** WHAT THE TASK ASKS **
Reproduce the records that follow exactly as they are written.

Coordinate-based change data:
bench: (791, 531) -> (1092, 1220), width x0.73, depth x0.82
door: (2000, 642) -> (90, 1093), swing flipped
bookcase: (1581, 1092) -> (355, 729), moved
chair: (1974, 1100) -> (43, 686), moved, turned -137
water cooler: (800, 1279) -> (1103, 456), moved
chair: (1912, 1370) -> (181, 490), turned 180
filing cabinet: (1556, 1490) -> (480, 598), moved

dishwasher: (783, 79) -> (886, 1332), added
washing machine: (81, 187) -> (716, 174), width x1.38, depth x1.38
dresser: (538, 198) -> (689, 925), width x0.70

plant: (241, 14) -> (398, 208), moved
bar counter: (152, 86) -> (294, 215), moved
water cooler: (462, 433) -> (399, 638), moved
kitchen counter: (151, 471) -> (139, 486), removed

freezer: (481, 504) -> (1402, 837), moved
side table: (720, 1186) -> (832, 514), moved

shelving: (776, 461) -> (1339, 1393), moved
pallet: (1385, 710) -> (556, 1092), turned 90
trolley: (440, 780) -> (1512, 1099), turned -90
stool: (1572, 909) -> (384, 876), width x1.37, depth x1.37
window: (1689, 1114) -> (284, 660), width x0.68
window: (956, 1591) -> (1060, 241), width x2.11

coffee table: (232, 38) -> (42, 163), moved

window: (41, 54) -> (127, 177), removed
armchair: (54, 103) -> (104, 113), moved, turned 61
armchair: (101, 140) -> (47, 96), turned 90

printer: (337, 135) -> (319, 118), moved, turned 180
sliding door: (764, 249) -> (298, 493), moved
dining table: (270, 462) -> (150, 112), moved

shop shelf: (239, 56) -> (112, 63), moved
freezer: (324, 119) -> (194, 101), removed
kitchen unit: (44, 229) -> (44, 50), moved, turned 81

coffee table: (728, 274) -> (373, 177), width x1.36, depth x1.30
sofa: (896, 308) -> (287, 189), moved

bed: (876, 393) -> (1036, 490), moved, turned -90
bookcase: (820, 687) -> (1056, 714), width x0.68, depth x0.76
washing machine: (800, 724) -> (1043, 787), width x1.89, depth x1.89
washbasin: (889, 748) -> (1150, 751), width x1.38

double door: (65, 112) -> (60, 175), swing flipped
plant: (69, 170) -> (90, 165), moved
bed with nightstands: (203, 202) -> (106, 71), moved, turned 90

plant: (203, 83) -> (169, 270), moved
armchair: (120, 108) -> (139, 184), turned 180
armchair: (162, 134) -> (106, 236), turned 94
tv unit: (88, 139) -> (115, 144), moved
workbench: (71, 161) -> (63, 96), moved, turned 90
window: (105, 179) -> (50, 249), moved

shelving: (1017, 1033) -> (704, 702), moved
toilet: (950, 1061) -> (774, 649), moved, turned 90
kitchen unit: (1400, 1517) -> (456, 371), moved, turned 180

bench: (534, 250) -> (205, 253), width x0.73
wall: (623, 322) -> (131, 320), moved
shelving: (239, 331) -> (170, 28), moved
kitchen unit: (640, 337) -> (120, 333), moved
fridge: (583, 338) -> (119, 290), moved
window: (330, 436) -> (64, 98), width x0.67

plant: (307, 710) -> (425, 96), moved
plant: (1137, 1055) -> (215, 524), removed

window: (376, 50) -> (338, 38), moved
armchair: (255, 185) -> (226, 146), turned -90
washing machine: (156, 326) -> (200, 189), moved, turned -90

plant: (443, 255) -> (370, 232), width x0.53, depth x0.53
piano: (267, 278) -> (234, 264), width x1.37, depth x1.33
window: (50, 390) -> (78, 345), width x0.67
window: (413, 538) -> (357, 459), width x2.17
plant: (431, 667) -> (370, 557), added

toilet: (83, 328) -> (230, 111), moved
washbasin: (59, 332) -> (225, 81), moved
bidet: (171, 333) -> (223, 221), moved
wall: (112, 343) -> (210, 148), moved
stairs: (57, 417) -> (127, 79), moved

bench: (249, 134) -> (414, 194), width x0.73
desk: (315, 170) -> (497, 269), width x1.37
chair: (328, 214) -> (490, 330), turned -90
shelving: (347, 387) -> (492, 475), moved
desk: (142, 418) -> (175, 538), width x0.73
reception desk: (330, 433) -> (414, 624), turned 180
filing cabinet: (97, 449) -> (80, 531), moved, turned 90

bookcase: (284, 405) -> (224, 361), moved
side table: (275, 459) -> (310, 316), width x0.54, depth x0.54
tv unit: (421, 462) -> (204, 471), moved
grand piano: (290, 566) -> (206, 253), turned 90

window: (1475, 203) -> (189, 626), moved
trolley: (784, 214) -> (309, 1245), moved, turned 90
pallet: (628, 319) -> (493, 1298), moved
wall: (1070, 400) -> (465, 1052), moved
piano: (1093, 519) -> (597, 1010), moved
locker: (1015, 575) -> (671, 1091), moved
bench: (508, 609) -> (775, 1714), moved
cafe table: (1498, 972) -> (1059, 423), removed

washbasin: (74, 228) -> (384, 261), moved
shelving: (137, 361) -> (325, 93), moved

** WRITTEN RESPONSE **
bench: (791, 531) -> (1092, 1220), width x0.73, depth x0.82
door: (2000, 642) -> (90, 1093), swing flipped
bookcase: (1581, 1092) -> (355, 729), moved
chair: (1974, 1100) -> (43, 686), moved, turned -137
water cooler: (800, 1279) -> (1103, 456), moved
chair: (1912, 1370) -> (181, 490), turned 180
filing cabinet: (1556, 1490) -> (480, 598), moved

dishwasher: (783, 79) -> (886, 1332), added
washing machine: (81, 187) -> (716, 174), width x1.38, depth x1.38
dresser: (538, 198) -> (689, 925), width x0.70

plant: (241, 14) -> (398, 208), moved
bar counter: (152, 86) -> (294, 215), moved
water cooler: (462, 433) -> (399, 638), moved
kitchen counter: (151, 471) -> (139, 486), removed

freezer: (481, 504) -> (1402, 837), moved
side table: (720, 1186) -> (832, 514), moved

shelving: (776, 461) -> (1339, 1393), moved
pallet: (1385, 710) -> (556, 1092), turned 90
trolley: (440, 780) -> (1512, 1099), turned -90
stool: (1572, 909) -> (384, 876), width x1.37, depth x1.37
window: (1689, 1114) -> (284, 660), width x0.68
window: (956, 1591) -> (1060, 241), width x2.11

coffee table: (232, 38) -> (42, 163), moved

window: (41, 54) -> (127, 177), removed
armchair: (54, 103) -> (104, 113), moved, turned 61
armchair: (101, 140) -> (47, 96), turned 90

printer: (337, 135) -> (319, 118), moved, turned 180
sliding door: (764, 249) -> (298, 493), moved
dining table: (270, 462) -> (150, 112), moved

shop shelf: (239, 56) -> (112, 63), moved
freezer: (324, 119) -> (194, 101), removed
kitchen unit: (44, 229) -> (44, 50), moved, turned 81

coffee table: (728, 274) -> (373, 177), width x1.36, depth x1.30
sofa: (896, 308) -> (287, 189), moved

bed: (876, 393) -> (1036, 490), moved, turned -90
bookcase: (820, 687) -> (1056, 714), width x0.68, depth x0.76
washing machine: (800, 724) -> (1043, 787), width x1.89, depth x1.89
washbasin: (889, 748) -> (1150, 751), width x1.38

double door: (65, 112) -> (60, 175), swing flipped
plant: (69, 170) -> (90, 165), moved
bed with nightstands: (203, 202) -> (106, 71), moved, turned 90

plant: (203, 83) -> (169, 270), moved
armchair: (120, 108) -> (139, 184), turned 180
armchair: (162, 134) -> (106, 236), turned 94
tv unit: (88, 139) -> (115, 144), moved
workbench: (71, 161) -> (63, 96), moved, turned 90
window: (105, 179) -> (50, 249), moved

shelving: (1017, 1033) -> (704, 702), moved
toilet: (950, 1061) -> (774, 649), moved, turned 90
kitchen unit: (1400, 1517) -> (456, 371), moved, turned 180

bench: (534, 250) -> (205, 253), width x0.73
wall: (623, 322) -> (131, 320), moved
shelving: (239, 331) -> (170, 28), moved
kitchen unit: (640, 337) -> (120, 333), moved
fridge: (583, 338) -> (119, 290), moved
window: (330, 436) -> (64, 98), width x0.67

plant: (307, 710) -> (425, 96), moved
plant: (1137, 1055) -> (215, 524), removed

window: (376, 50) -> (338, 38), moved
armchair: (255, 185) -> (226, 146), turned -90
washing machine: (156, 326) -> (200, 189), moved, turned -90

plant: (443, 255) -> (370, 232), width x0.53, depth x0.53
piano: (267, 278) -> (234, 264), width x1.37, depth x1.33
window: (50, 390) -> (78, 345), width x0.67
window: (413, 538) -> (357, 459), width x2.17
plant: (431, 667) -> (370, 557), added

toilet: (83, 328) -> (230, 111), moved
washbasin: (59, 332) -> (225, 81), moved
bidet: (171, 333) -> (223, 221), moved
wall: (112, 343) -> (210, 148), moved
stairs: (57, 417) -> (127, 79), moved

bench: (249, 134) -> (414, 194), width x0.73
desk: (315, 170) -> (497, 269), width x1.37
chair: (328, 214) -> (490, 330), turned -90
shelving: (347, 387) -> (492, 475), moved
desk: (142, 418) -> (175, 538), width x0.73
reception desk: (330, 433) -> (414, 624), turned 180
filing cabinet: (97, 449) -> (80, 531), moved, turned 90

bookcase: (284, 405) -> (224, 361), moved
side table: (275, 459) -> (310, 316), width x0.54, depth x0.54
tv unit: (421, 462) -> (204, 471), moved
grand piano: (290, 566) -> (206, 253), turned 90

window: (1475, 203) -> (189, 626), moved
trolley: (784, 214) -> (309, 1245), moved, turned 90
pallet: (628, 319) -> (493, 1298), moved
wall: (1070, 400) -> (465, 1052), moved
piano: (1093, 519) -> (597, 1010), moved
locker: (1015, 575) -> (671, 1091), moved
bench: (508, 609) -> (775, 1714), moved
cafe table: (1498, 972) -> (1059, 423), removed

washbasin: (74, 228) -> (384, 261), moved
shelving: (137, 361) -> (325, 93), moved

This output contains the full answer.